Without altering anything, repeat each of the records.

= Beginning of Section =

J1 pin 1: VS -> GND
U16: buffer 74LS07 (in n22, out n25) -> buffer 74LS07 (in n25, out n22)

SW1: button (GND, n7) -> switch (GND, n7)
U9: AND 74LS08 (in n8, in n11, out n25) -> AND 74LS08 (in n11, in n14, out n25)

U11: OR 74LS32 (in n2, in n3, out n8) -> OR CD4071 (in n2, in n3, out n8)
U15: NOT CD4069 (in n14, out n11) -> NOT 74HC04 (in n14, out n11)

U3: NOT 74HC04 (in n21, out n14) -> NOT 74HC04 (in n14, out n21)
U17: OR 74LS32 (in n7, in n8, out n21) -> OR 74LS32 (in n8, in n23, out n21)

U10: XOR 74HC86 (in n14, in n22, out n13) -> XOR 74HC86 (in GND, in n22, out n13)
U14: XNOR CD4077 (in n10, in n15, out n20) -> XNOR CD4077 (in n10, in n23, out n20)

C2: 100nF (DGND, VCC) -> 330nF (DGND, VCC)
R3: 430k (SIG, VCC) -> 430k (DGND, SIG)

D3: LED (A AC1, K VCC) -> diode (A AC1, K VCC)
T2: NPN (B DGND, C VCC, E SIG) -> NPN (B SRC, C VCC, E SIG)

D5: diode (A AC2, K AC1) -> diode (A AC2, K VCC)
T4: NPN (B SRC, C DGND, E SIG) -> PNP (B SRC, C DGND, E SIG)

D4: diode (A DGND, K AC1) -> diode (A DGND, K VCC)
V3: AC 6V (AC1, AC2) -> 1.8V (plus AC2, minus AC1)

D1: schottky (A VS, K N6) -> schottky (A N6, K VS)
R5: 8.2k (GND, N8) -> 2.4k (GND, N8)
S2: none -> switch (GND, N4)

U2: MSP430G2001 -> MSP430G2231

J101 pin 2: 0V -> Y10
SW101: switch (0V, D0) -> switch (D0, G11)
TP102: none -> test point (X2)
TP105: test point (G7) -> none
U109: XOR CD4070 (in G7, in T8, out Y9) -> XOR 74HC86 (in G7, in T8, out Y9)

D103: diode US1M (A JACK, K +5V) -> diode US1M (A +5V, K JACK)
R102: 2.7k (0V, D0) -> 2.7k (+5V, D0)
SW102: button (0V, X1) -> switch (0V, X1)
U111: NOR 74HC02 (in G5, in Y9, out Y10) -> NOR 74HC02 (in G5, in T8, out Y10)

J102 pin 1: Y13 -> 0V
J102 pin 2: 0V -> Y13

= End of Section =

### Your solution
J1 pin 1: VS -> GND
U16: buffer 74LS07 (in n22, out n25) -> buffer 74LS07 (in n25, out n22)

SW1: button (GND, n7) -> switch (GND, n7)
U9: AND 74LS08 (in n8, in n11, out n25) -> AND 74LS08 (in n11, in n14, out n25)

U11: OR 74LS32 (in n2, in n3, out n8) -> OR CD4071 (in n2, in n3, out n8)
U15: NOT CD4069 (in n14, out n11) -> NOT 74HC04 (in n14, out n11)

U3: NOT 74HC04 (in n21, out n14) -> NOT 74HC04 (in n14, out n21)
U17: OR 74LS32 (in n7, in n8, out n21) -> OR 74LS32 (in n8, in n23, out n21)

U10: XOR 74HC86 (in n14, in n22, out n13) -> XOR 74HC86 (in GND, in n22, out n13)
U14: XNOR CD4077 (in n10, in n15, out n20) -> XNOR CD4077 (in n10, in n23, out n20)

C2: 100nF (DGND, VCC) -> 330nF (DGND, VCC)
R3: 430k (SIG, VCC) -> 430k (DGND, SIG)

D3: LED (A AC1, K VCC) -> diode (A AC1, K VCC)
T2: NPN (B DGND, C VCC, E SIG) -> NPN (B SRC, C VCC, E SIG)

D5: diode (A AC2, K AC1) -> diode (A AC2, K VCC)
T4: NPN (B SRC, C DGND, E SIG) -> PNP (B SRC, C DGND, E SIG)

D4: diode (A DGND, K AC1) -> diode (A DGND, K VCC)
V3: AC 6V (AC1, AC2) -> 1.8V (plus AC2, minus AC1)

D1: schottky (A VS, K N6) -> schottky (A N6, K VS)
R5: 8.2k (GND, N8) -> 2.4k (GND, N8)
S2: none -> switch (GND, N4)

U2: MSP430G2001 -> MSP430G2231

J101 pin 2: 0V -> Y10
SW101: switch (0V, D0) -> switch (D0, G11)
TP102: none -> test point (X2)
TP105: test point (G7) -> none
U109: XOR CD4070 (in G7, in T8, out Y9) -> XOR 74HC86 (in G7, in T8, out Y9)

D103: diode US1M (A JACK, K +5V) -> diode US1M (A +5V, K JACK)
R102: 2.7k (0V, D0) -> 2.7k (+5V, D0)
SW102: button (0V, X1) -> switch (0V, X1)
U111: NOR 74HC02 (in G5, in Y9, out Y10) -> NOR 74HC02 (in G5, in T8, out Y10)

J102 pin 1: Y13 -> 0V
J102 pin 2: 0V -> Y13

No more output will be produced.